*Problem*
Work through the data below and copy out every line where "none" is found.

*Dataset section*
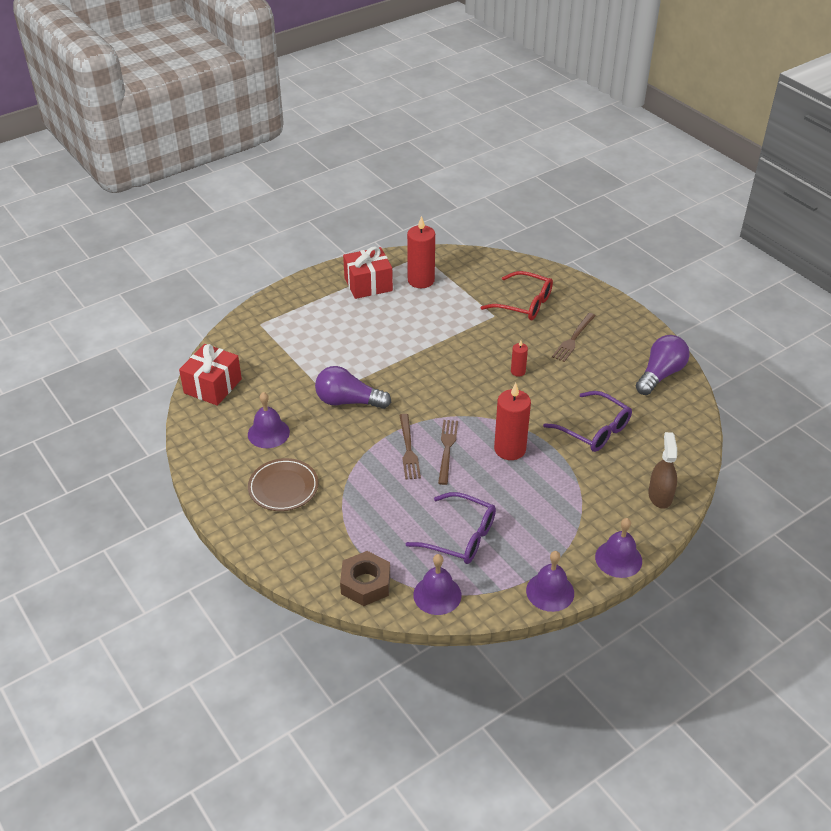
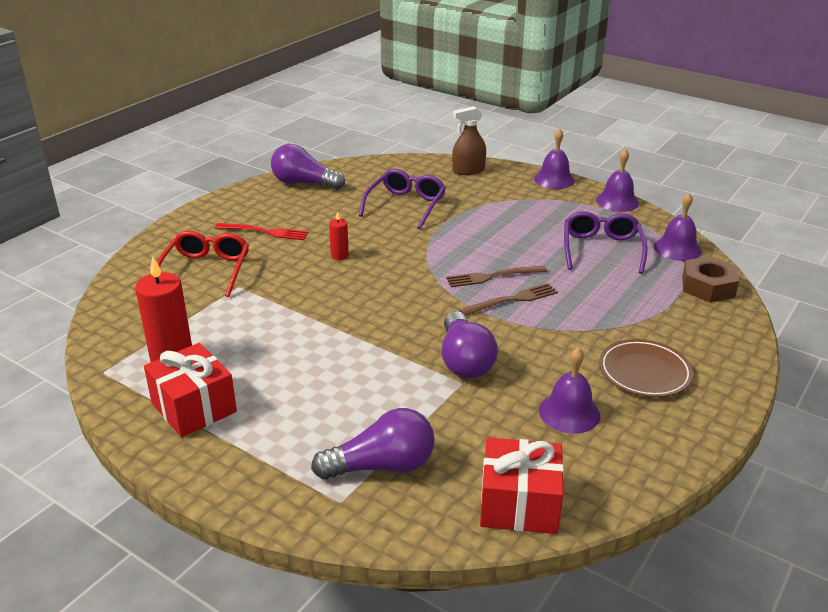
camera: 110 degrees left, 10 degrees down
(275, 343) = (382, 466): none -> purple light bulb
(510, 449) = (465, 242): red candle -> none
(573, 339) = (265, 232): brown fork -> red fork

*Solution to the problem*
(275, 343) = (382, 466): none -> purple light bulb
(510, 449) = (465, 242): red candle -> none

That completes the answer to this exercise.